DATA START
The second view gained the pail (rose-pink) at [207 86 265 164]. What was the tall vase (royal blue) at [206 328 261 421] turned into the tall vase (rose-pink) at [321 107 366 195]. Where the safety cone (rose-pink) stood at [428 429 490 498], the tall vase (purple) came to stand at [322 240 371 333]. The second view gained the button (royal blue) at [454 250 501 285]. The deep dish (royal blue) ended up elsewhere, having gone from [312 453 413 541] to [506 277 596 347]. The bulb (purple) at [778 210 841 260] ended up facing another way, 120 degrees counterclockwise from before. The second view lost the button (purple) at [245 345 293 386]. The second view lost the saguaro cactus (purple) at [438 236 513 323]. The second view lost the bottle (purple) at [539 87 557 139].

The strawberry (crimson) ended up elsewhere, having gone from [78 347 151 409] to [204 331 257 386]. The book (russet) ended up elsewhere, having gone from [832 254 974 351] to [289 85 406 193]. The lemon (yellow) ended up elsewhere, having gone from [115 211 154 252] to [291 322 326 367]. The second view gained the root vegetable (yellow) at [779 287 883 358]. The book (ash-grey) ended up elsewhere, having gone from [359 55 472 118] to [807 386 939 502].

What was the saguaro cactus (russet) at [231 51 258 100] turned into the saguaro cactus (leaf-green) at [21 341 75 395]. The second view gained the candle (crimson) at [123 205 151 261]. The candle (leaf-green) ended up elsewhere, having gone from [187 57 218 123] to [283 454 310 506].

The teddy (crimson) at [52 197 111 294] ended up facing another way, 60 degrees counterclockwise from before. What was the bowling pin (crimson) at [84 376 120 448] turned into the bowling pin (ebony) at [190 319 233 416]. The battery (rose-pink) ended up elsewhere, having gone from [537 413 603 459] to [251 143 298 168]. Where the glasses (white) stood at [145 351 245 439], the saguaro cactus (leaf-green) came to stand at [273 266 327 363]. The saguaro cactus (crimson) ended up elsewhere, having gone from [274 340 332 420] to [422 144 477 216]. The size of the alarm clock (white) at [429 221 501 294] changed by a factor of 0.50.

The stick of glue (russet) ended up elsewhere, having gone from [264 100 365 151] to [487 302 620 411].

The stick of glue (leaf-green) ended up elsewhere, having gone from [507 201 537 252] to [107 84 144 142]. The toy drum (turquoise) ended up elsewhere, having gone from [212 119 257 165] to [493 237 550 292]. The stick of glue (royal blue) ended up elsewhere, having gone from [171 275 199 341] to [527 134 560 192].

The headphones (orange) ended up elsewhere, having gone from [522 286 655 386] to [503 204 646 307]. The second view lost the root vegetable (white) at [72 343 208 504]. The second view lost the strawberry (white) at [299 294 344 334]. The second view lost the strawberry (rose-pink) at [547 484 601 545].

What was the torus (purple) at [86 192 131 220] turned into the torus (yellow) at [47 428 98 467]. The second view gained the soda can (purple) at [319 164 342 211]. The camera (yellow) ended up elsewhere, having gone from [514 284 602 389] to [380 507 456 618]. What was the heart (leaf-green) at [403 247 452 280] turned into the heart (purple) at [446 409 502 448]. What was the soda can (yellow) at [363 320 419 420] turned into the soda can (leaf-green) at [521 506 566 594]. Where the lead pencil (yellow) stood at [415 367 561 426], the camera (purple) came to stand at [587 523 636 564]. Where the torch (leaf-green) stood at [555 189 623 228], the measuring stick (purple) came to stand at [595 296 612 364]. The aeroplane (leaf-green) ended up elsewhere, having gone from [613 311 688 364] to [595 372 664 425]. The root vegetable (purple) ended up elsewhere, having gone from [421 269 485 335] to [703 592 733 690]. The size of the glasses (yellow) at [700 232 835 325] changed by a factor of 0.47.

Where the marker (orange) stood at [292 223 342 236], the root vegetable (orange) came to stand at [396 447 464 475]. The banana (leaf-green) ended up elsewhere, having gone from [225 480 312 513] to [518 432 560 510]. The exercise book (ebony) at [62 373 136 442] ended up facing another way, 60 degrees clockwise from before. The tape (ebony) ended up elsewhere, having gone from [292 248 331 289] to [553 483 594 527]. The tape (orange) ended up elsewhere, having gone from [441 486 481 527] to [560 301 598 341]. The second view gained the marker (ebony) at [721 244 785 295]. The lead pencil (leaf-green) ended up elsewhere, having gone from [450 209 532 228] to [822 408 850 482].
DATA END
EXERCISE DESCRIPTION:
Starting from the first line above, copy the data through to the last line exactly.

RESPONSE:
The second view gained the pail (rose-pink) at [207 86 265 164]. What was the tall vase (royal blue) at [206 328 261 421] turned into the tall vase (rose-pink) at [321 107 366 195]. Where the safety cone (rose-pink) stood at [428 429 490 498], the tall vase (purple) came to stand at [322 240 371 333]. The second view gained the button (royal blue) at [454 250 501 285]. The deep dish (royal blue) ended up elsewhere, having gone from [312 453 413 541] to [506 277 596 347]. The bulb (purple) at [778 210 841 260] ended up facing another way, 120 degrees counterclockwise from before. The second view lost the button (purple) at [245 345 293 386]. The second view lost the saguaro cactus (purple) at [438 236 513 323]. The second view lost the bottle (purple) at [539 87 557 139].

The strawberry (crimson) ended up elsewhere, having gone from [78 347 151 409] to [204 331 257 386]. The book (russet) ended up elsewhere, having gone from [832 254 974 351] to [289 85 406 193]. The lemon (yellow) ended up elsewhere, having gone from [115 211 154 252] to [291 322 326 367]. The second view gained the root vegetable (yellow) at [779 287 883 358]. The book (ash-grey) ended up elsewhere, having gone from [359 55 472 118] to [807 386 939 502].

What was the saguaro cactus (russet) at [231 51 258 100] turned into the saguaro cactus (leaf-green) at [21 341 75 395]. The second view gained the candle (crimson) at [123 205 151 261]. The candle (leaf-green) ended up elsewhere, having gone from [187 57 218 123] to [283 454 310 506].

The teddy (crimson) at [52 197 111 294] ended up facing another way, 60 degrees counterclockwise from before. What was the bowling pin (crimson) at [84 376 120 448] turned into the bowling pin (ebony) at [190 319 233 416]. The battery (rose-pink) ended up elsewhere, having gone from [537 413 603 459] to [251 143 298 168]. Where the glasses (white) stood at [145 351 245 439], the saguaro cactus (leaf-green) came to stand at [273 266 327 363]. The saguaro cactus (crimson) ended up elsewhere, having gone from [274 340 332 420] to [422 144 477 216]. The size of the alarm clock (white) at [429 221 501 294] changed by a factor of 0.50.

The stick of glue (russet) ended up elsewhere, having gone from [264 100 365 151] to [487 302 620 411].

The stick of glue (leaf-green) ended up elsewhere, having gone from [507 201 537 252] to [107 84 144 142]. The toy drum (turquoise) ended up elsewhere, having gone from [212 119 257 165] to [493 237 550 292]. The stick of glue (royal blue) ended up elsewhere, having gone from [171 275 199 341] to [527 134 560 192].

The headphones (orange) ended up elsewhere, having gone from [522 286 655 386] to [503 204 646 307]. The second view lost the root vegetable (white) at [72 343 208 504]. The second view lost the strawberry (white) at [299 294 344 334]. The second view lost the strawberry (rose-pink) at [547 484 601 545].

What was the torus (purple) at [86 192 131 220] turned into the torus (yellow) at [47 428 98 467]. The second view gained the soda can (purple) at [319 164 342 211]. The camera (yellow) ended up elsewhere, having gone from [514 284 602 389] to [380 507 456 618]. What was the heart (leaf-green) at [403 247 452 280] turned into the heart (purple) at [446 409 502 448]. What was the soda can (yellow) at [363 320 419 420] turned into the soda can (leaf-green) at [521 506 566 594]. Where the lead pencil (yellow) stood at [415 367 561 426], the camera (purple) came to stand at [587 523 636 564]. Where the torch (leaf-green) stood at [555 189 623 228], the measuring stick (purple) came to stand at [595 296 612 364]. The aeroplane (leaf-green) ended up elsewhere, having gone from [613 311 688 364] to [595 372 664 425]. The root vegetable (purple) ended up elsewhere, having gone from [421 269 485 335] to [703 592 733 690]. The size of the glasses (yellow) at [700 232 835 325] changed by a factor of 0.47.

Where the marker (orange) stood at [292 223 342 236], the root vegetable (orange) came to stand at [396 447 464 475]. The banana (leaf-green) ended up elsewhere, having gone from [225 480 312 513] to [518 432 560 510]. The exercise book (ebony) at [62 373 136 442] ended up facing another way, 60 degrees clockwise from before. The tape (ebony) ended up elsewhere, having gone from [292 248 331 289] to [553 483 594 527]. The tape (orange) ended up elsewhere, having gone from [441 486 481 527] to [560 301 598 341]. The second view gained the marker (ebony) at [721 244 785 295]. The lead pencil (leaf-green) ended up elsewhere, having gone from [450 209 532 228] to [822 408 850 482].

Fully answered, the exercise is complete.